Exercise brief: Through the line with "purple battery [715,358,737,393]" and starting from the first line, return the records below word for word, with pictures left out.

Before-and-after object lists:
####################

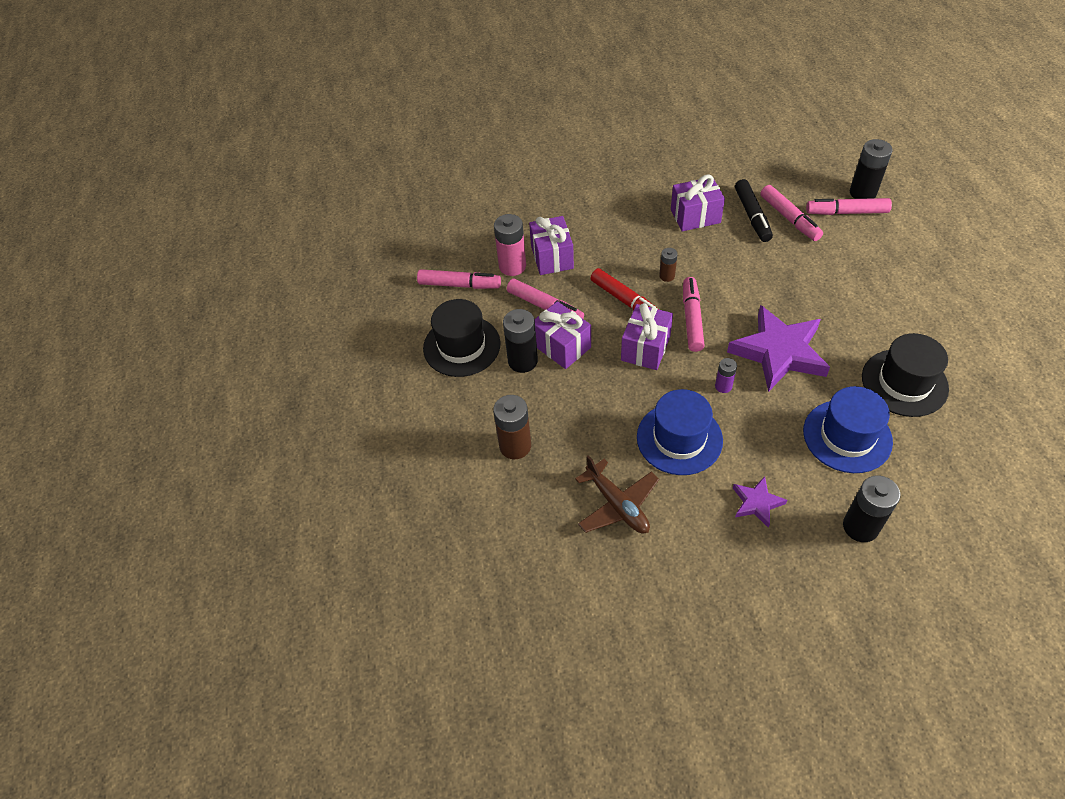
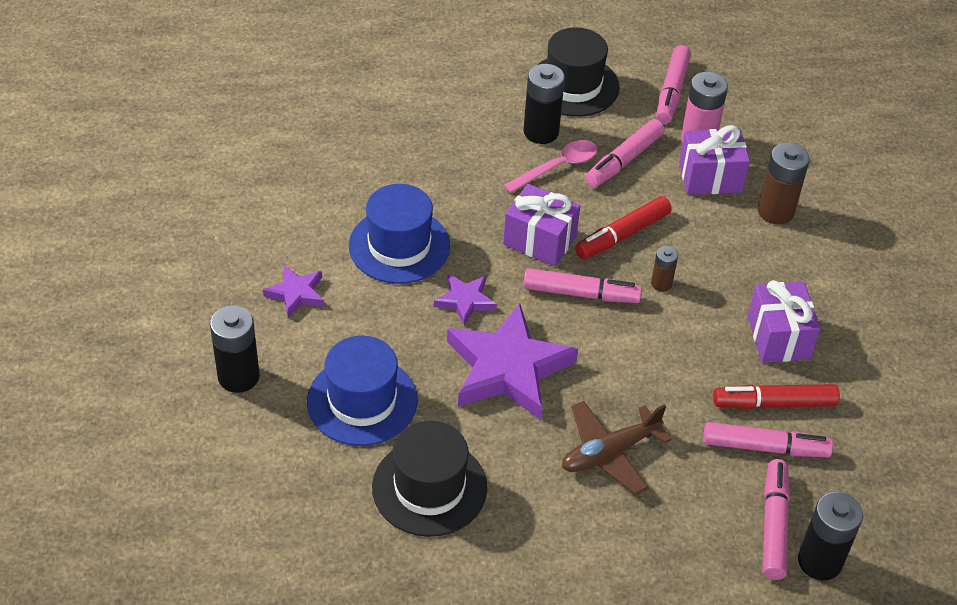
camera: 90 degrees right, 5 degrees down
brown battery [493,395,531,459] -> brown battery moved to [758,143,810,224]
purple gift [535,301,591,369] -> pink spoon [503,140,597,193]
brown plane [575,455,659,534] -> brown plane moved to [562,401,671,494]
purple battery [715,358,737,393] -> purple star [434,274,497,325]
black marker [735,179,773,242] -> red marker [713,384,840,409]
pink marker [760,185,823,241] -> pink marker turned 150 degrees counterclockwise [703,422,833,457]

####################

Response for this exercise:
camera: 90 degrees right, 5 degrees down
brown battery [493,395,531,459] -> brown battery moved to [758,143,810,224]
purple gift [535,301,591,369] -> pink spoon [503,140,597,193]
brown plane [575,455,659,534] -> brown plane moved to [562,401,671,494]
purple battery [715,358,737,393] -> purple star [434,274,497,325]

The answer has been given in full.